» PROBLEM DESCRIPTION
Please give the lines below again exactly as they stand, from the one that contains "none -> orange 1x1 plate [529,389,585,437]" up to and including the one that contains "none -> yellow 1x1 plate [466,411,522,459]", leaving all pictures out.

━━ MATERIAL FOR THIS TASK

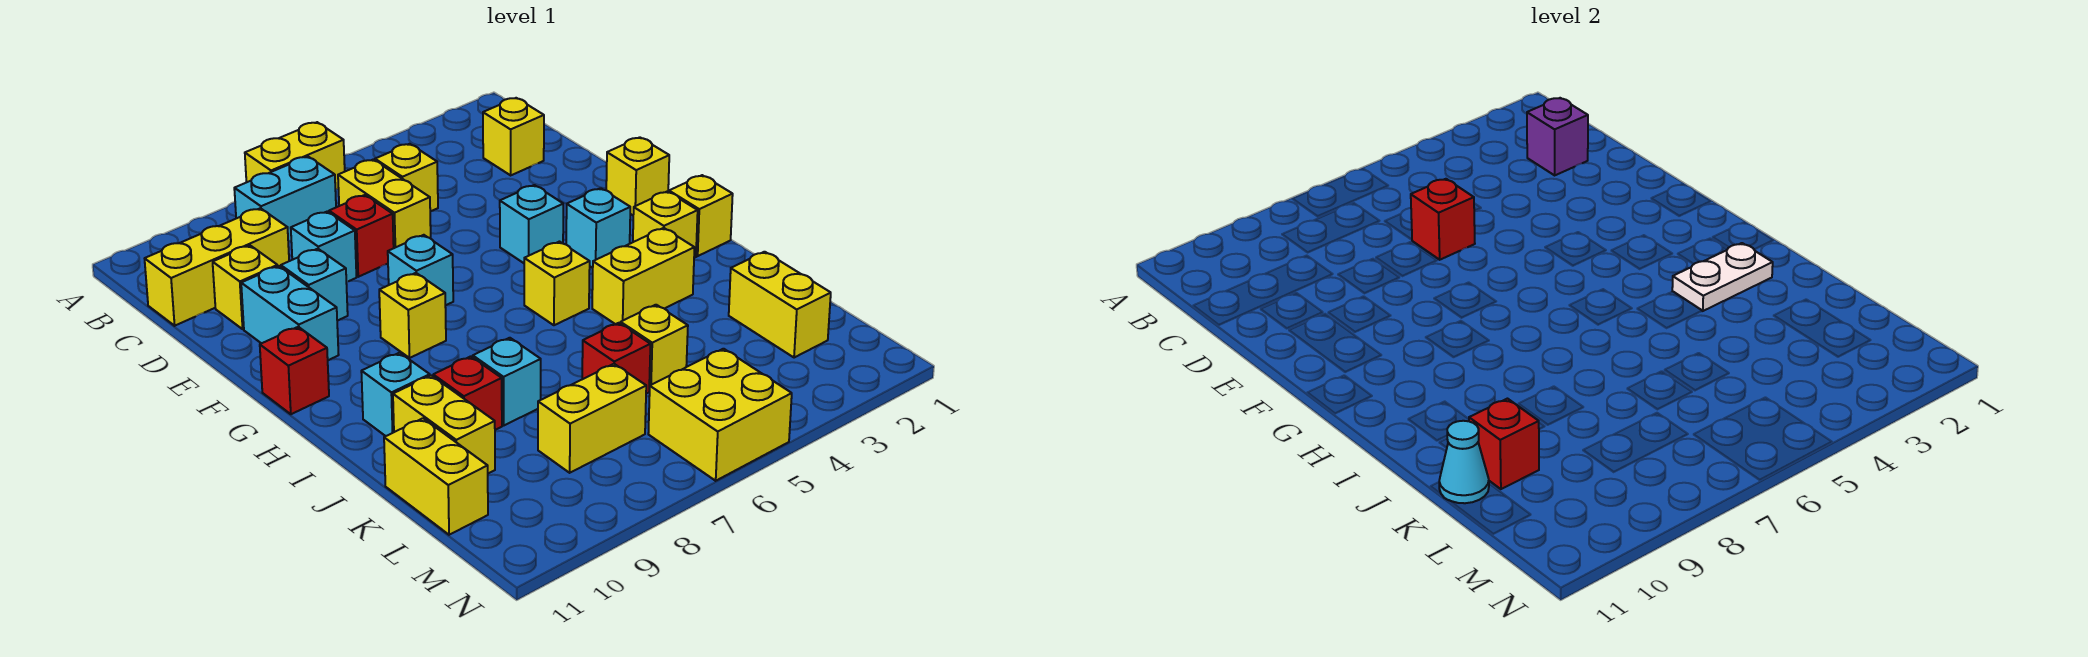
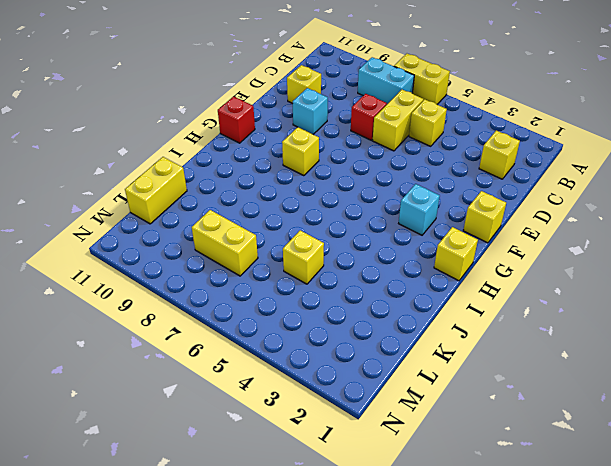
none -> yellow 1x3 brick [145,208,289,326]
none -> cyan 1x1 brick [291,212,356,282]
none -> cyan 1x2 brick [241,266,339,360]
none -> cyan 1x1 brick [500,185,563,263]

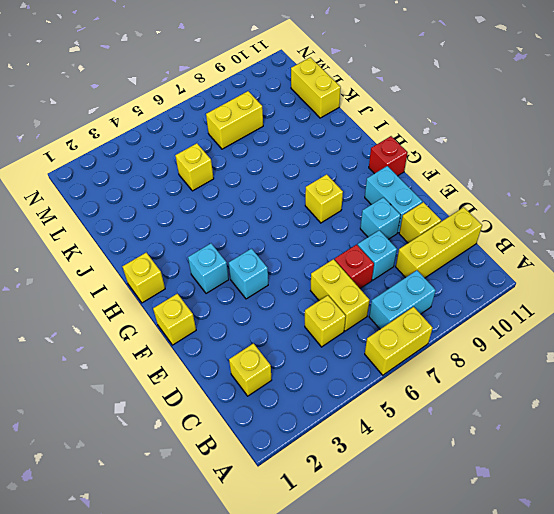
none -> cyan 1x1 brick [388,235,453,305]
none -> yellow 1x1 brick [633,191,698,258]
none -> yellow 1x1 brick [524,242,590,325]
none -> yellow 1x2 brick [592,228,694,324]

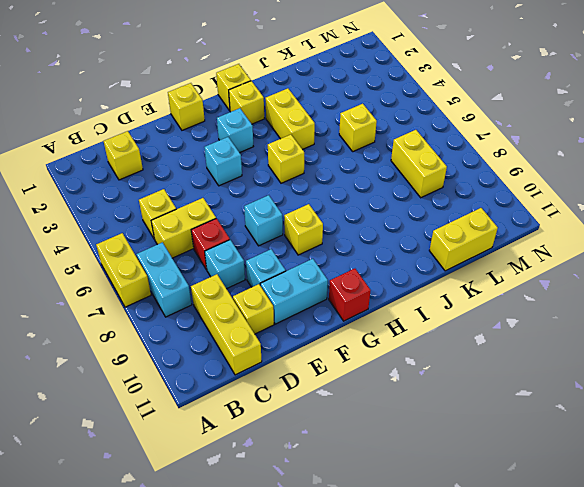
none -> cyan 1x1 brick [361,353,430,436]
none -> cyan 1x1 brick [473,338,541,425]
none -> red 1x1 brick [433,356,502,430]
none -> yellow 1x2 brick [393,375,495,473]

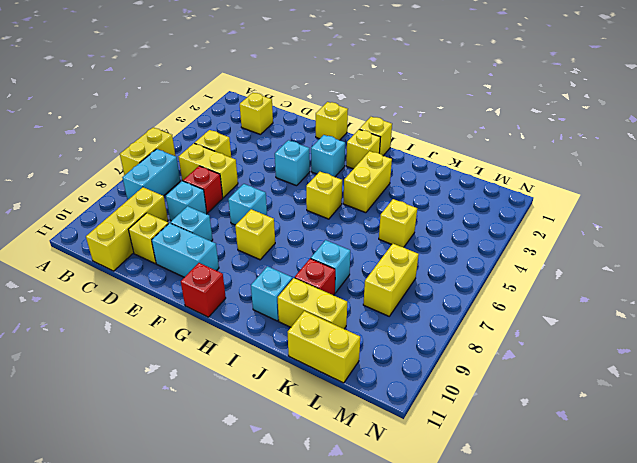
none -> yellow 1x2 brick [729,252,831,358]
none -> red 1x1 brick [582,323,650,394]
none -> yellow 2x2 brick [648,349,792,481]
none -> purple 1x1 brick [1527,98,1588,175]

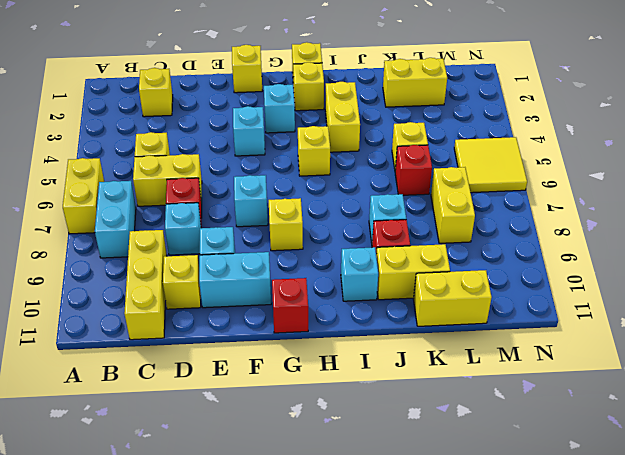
yellow 2x2 tile [454,137,527,193] -> yellow 2x2 brick [648,349,792,481]
none -> purple 1x1 brick [1527,98,1588,175]
none -> red 1x1 brick [1411,179,1475,260]
none -> white 1x2 plate [1672,243,1773,311]
none -> red 1x1 brick [1469,399,1539,489]

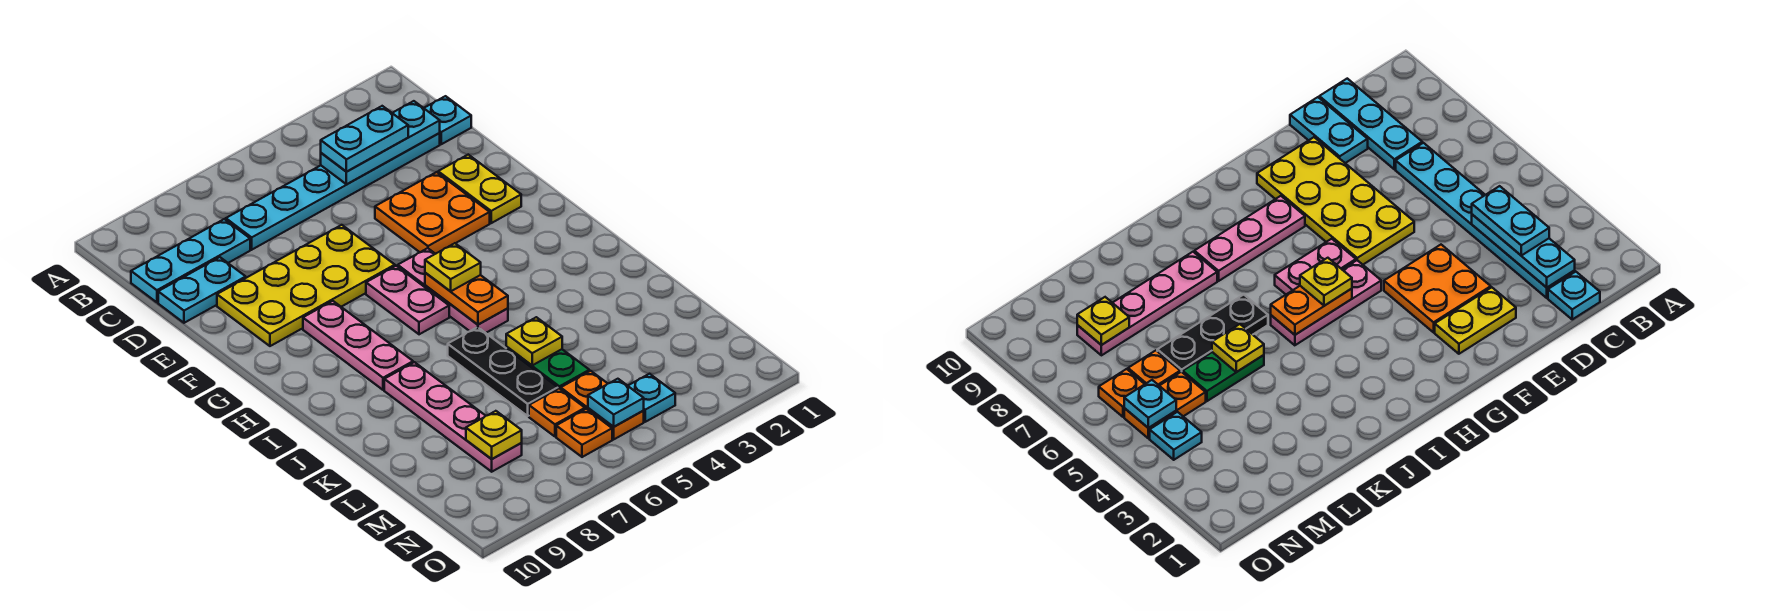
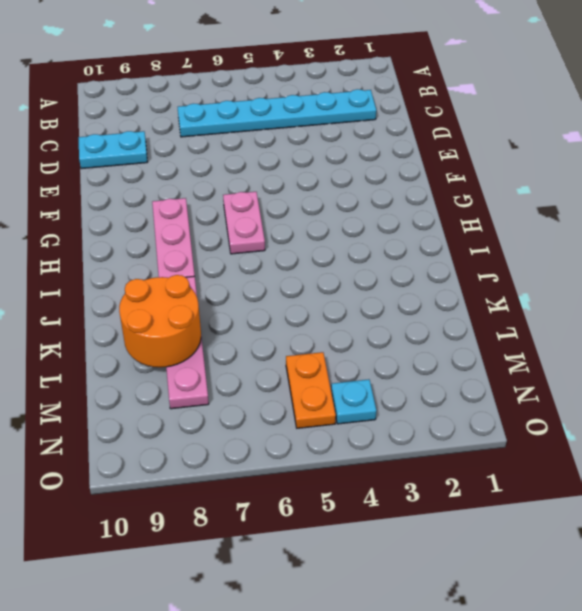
orange 2x2 round brick [119,275,201,367] -> none
none -> cyan 1x1 plate [424,96,471,144]
none -> cyan 1x3 plate [131,219,250,302]
none -> yellow 1x2 plate [438,155,521,223]

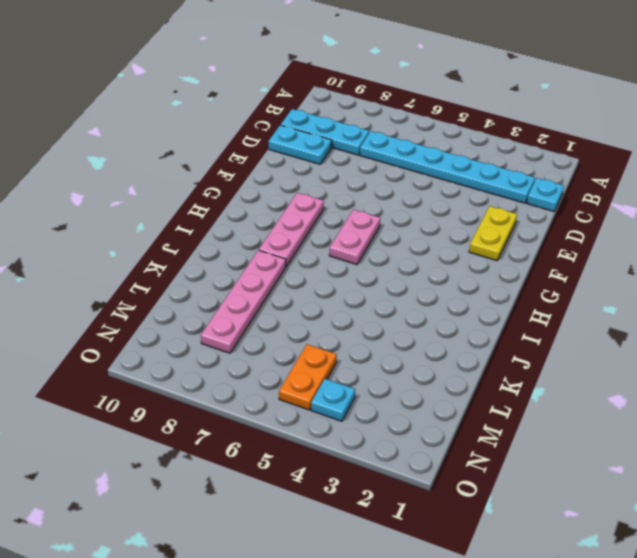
none -> orange 2x2 plate [375,172,490,254]
none -> yellow 2x4 plate [217,225,395,346]
none -> pink 1x3 plate [398,248,508,333]

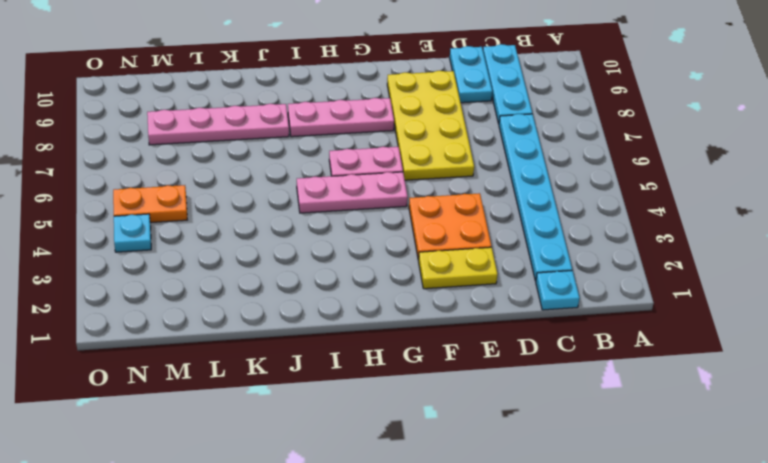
none -> black 1x3 plate [448,327,558,416]
none -> green 1x2 plate [506,347,589,389]
none -> orange 1x1 plate [529,389,585,437]

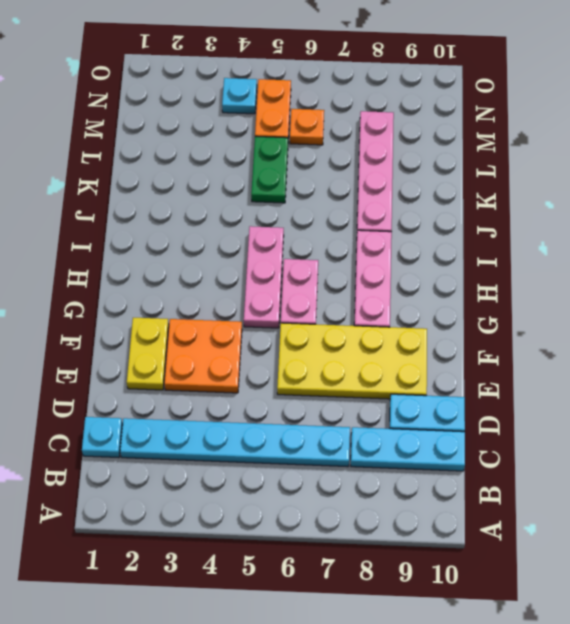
none -> black 1x3 plate [448,327,558,416]
none -> orange 1x1 plate [556,409,612,457]
none -> cyan 1x3 plate [321,101,440,184]

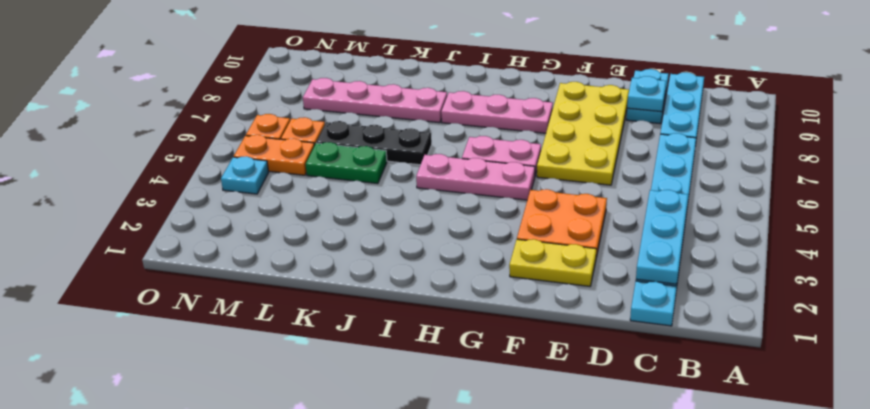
cyan 1x1 plate [627,76,666,112] -> cyan 1x1 plate moved to [588,379,644,427]
none -> orange 1x2 plate [425,273,508,325]
none -> yellow 1x1 plate [506,317,562,365]
none -> yellow 1x1 plate [466,411,522,459]

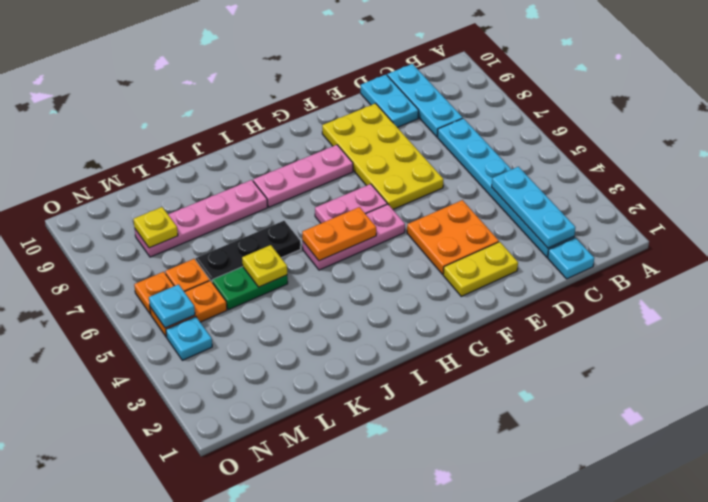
none -> cyan 1x2 plate [321,106,408,172]
none -> yellow 1x1 plate [425,243,481,291]

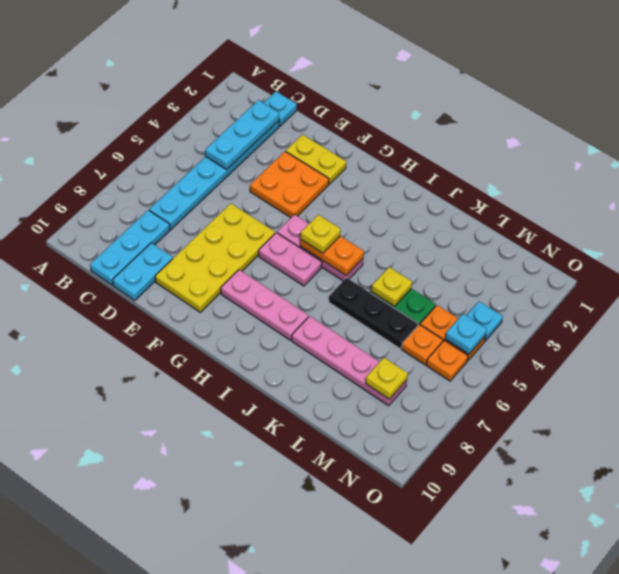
none -> cyan 1x2 plate [321,106,408,172]

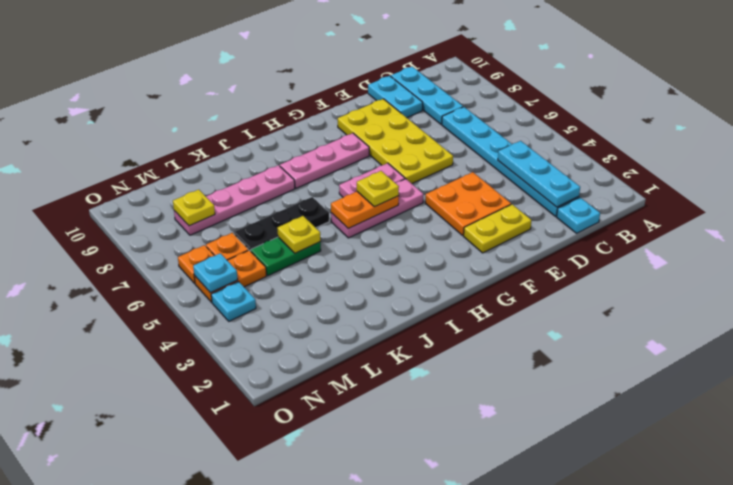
none -> cyan 1x2 plate [321,106,408,172]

━━━━

» WRITTEN ANSWER
none -> orange 1x1 plate [529,389,585,437]

none -> black 1x3 plate [448,327,558,416]
none -> orange 1x1 plate [556,409,612,457]
none -> cyan 1x3 plate [321,101,440,184]

cyan 1x1 plate [627,76,666,112] -> cyan 1x1 plate moved to [588,379,644,427]
none -> orange 1x2 plate [425,273,508,325]
none -> yellow 1x1 plate [506,317,562,365]
none -> yellow 1x1 plate [466,411,522,459]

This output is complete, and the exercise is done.